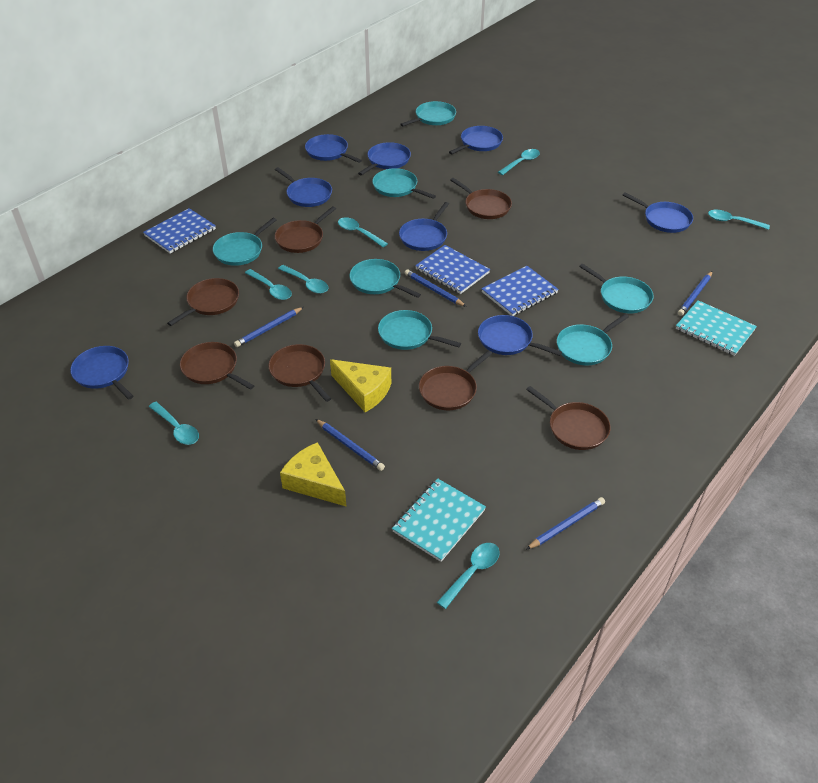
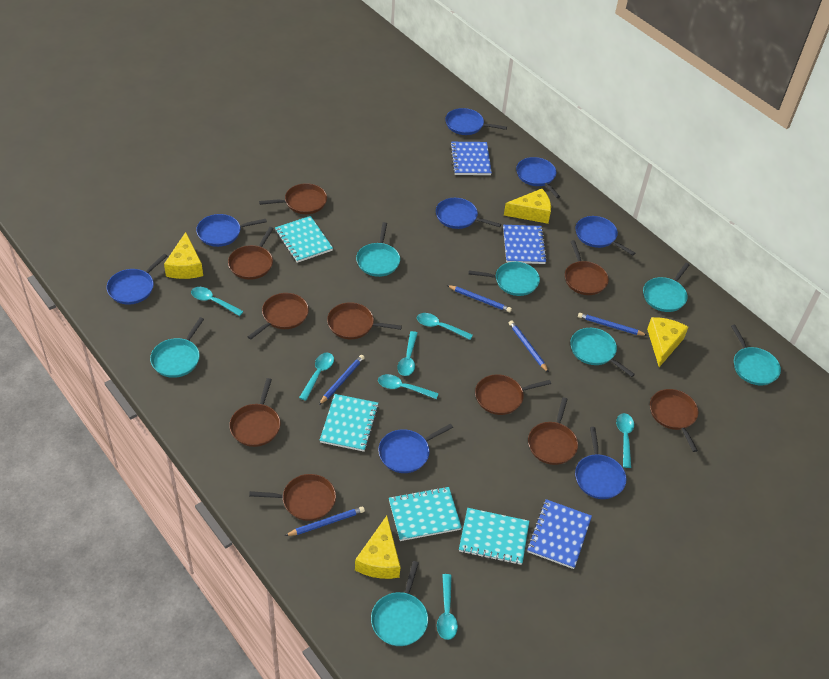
brown pan: 7 -> 10
turquoise notebook: 2 -> 4
yellow cheese: 2 -> 4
★ ★ ★ ★ ★
WHAT THE TASK REQUIRES ->
An exact copy of the material above is required, free of any pictures.

RESULT OF THE TASK ->
brown pan: 7 -> 10
turquoise notebook: 2 -> 4
yellow cheese: 2 -> 4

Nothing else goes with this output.